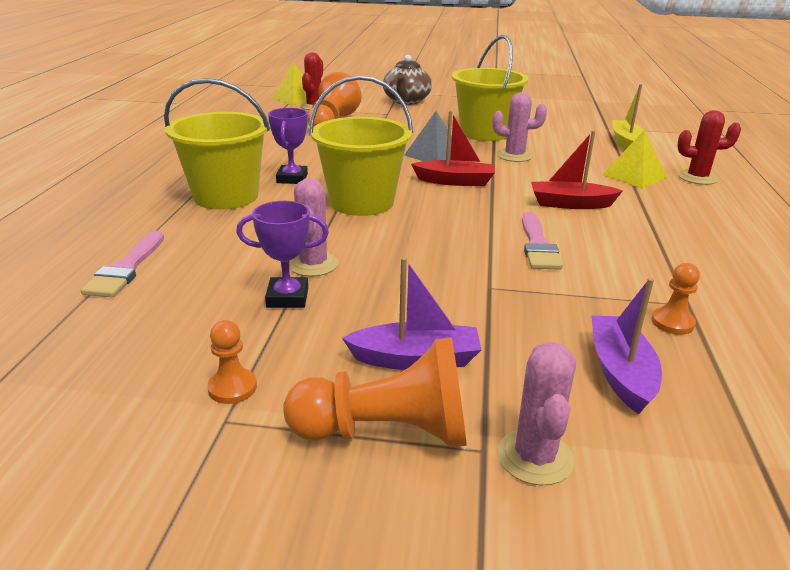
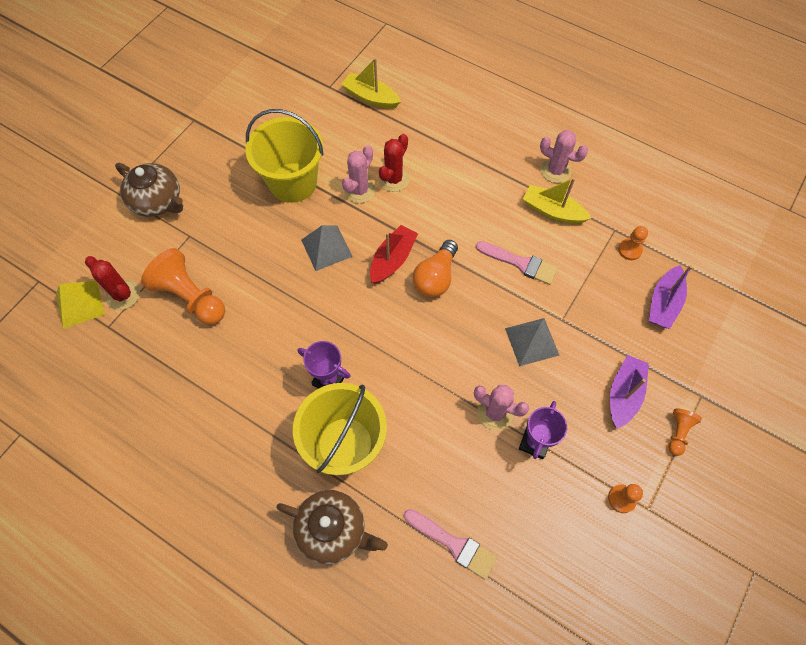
camera: 65 degrees left, 35 degrees up
(129, 207) = (333, 530): none -> brown teapot
(362, 202) = (403, 343): yellow bucket -> none
(386, 431) = (678, 433): orange pawn -> orange pawn, size x0.50
(434, 271) = (532, 341): none -> grey pyramid
(459, 204) = (436, 277): none -> orange light bulb
(535, 457) = (711, 376): pink cactus -> pink cactus (555, 171)
(570, 204) = (467, 207): red boat -> none
(620, 372) = (663, 303): purple boat -> purple boat turned 90 degrees counterclockwise
(634, 176) = (438, 137): yellow pyramid -> none
(644, 253) = (552, 211): none -> yellow boat
(697, 178) = (458, 102): red cactus -> red cactus (394, 179)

• • • •

▸ Problem description: Leaving the pictures behind, return every line above exactly.

▸ Answer to this problem:
camera: 65 degrees left, 35 degrees up
(129, 207) = (333, 530): none -> brown teapot
(362, 202) = (403, 343): yellow bucket -> none
(386, 431) = (678, 433): orange pawn -> orange pawn, size x0.50
(434, 271) = (532, 341): none -> grey pyramid
(459, 204) = (436, 277): none -> orange light bulb
(535, 457) = (711, 376): pink cactus -> pink cactus (555, 171)
(570, 204) = (467, 207): red boat -> none
(620, 372) = (663, 303): purple boat -> purple boat turned 90 degrees counterclockwise
(634, 176) = (438, 137): yellow pyramid -> none
(644, 253) = (552, 211): none -> yellow boat
(697, 178) = (458, 102): red cactus -> red cactus (394, 179)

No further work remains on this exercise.